(Input material begins)

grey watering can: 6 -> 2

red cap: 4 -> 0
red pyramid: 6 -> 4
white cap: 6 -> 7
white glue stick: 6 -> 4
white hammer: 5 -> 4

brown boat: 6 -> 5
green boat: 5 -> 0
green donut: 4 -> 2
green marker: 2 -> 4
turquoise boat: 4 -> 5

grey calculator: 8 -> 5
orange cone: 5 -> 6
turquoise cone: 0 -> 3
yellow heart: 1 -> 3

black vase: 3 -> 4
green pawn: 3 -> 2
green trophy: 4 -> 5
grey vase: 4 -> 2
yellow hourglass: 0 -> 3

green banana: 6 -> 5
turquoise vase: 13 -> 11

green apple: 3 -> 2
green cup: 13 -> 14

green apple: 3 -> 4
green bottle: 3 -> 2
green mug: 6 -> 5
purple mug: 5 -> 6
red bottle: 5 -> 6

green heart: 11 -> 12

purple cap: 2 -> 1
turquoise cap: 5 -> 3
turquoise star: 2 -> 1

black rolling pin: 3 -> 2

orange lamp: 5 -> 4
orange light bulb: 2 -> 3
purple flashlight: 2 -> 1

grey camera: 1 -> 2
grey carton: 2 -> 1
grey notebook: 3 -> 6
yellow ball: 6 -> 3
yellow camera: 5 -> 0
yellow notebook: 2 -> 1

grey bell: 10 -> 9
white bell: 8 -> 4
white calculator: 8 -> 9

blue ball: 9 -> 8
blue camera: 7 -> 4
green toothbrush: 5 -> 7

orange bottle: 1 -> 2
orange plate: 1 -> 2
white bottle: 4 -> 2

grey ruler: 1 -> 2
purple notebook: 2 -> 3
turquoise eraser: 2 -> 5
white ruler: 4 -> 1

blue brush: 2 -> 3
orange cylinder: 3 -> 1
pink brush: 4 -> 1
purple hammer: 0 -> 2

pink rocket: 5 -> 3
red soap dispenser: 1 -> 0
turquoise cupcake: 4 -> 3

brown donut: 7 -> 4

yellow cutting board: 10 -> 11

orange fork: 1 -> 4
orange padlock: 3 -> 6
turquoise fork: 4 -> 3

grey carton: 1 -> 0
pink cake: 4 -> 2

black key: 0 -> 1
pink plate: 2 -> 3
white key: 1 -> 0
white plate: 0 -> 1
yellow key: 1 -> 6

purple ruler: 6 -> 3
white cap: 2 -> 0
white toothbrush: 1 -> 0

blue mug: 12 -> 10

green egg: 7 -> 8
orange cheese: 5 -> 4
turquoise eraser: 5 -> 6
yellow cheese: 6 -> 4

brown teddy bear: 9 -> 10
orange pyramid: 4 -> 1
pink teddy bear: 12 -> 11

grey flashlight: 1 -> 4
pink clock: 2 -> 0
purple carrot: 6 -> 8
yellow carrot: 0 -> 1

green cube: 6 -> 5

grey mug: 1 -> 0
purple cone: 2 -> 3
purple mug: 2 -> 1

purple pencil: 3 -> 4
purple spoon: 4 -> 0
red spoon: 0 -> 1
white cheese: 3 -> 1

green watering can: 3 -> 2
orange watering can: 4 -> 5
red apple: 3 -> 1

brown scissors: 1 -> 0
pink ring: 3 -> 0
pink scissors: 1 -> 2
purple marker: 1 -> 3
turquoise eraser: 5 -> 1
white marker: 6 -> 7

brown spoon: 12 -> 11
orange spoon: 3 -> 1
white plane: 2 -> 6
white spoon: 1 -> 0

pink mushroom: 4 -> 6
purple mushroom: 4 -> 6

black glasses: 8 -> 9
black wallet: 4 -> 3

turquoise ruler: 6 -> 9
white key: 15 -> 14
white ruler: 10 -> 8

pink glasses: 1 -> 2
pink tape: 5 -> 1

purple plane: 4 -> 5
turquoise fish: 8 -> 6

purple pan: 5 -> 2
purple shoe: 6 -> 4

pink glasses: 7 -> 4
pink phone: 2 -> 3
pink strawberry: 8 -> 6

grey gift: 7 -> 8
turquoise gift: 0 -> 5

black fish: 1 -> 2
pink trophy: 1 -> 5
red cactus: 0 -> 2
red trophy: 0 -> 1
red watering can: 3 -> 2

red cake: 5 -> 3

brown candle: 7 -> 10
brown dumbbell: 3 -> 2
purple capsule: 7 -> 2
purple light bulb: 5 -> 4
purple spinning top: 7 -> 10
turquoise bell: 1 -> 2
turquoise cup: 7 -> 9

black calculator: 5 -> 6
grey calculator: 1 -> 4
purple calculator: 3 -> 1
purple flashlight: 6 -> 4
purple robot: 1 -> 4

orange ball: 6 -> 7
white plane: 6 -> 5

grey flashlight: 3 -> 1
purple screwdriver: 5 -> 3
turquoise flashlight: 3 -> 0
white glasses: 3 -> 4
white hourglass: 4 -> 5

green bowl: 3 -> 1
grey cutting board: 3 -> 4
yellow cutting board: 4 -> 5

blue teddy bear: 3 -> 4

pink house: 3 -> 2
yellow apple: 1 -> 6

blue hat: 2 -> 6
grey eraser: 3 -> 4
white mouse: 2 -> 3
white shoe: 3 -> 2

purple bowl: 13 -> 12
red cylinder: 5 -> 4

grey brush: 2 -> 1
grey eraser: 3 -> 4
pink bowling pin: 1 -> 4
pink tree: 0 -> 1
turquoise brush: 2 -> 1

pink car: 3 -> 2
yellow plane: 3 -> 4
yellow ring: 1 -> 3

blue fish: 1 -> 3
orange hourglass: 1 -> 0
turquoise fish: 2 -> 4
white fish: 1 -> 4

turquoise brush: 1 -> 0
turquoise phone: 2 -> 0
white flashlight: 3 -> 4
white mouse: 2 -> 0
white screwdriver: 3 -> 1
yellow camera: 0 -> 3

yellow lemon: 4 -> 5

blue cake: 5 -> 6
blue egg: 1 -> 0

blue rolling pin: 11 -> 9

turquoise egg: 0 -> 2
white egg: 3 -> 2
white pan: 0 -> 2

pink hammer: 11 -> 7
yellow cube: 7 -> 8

(Input material ends)

- **Directions for this task**: All lines above containing the string "marker": copy each one.

- **Exercise result**:
green marker: 2 -> 4
purple marker: 1 -> 3
white marker: 6 -> 7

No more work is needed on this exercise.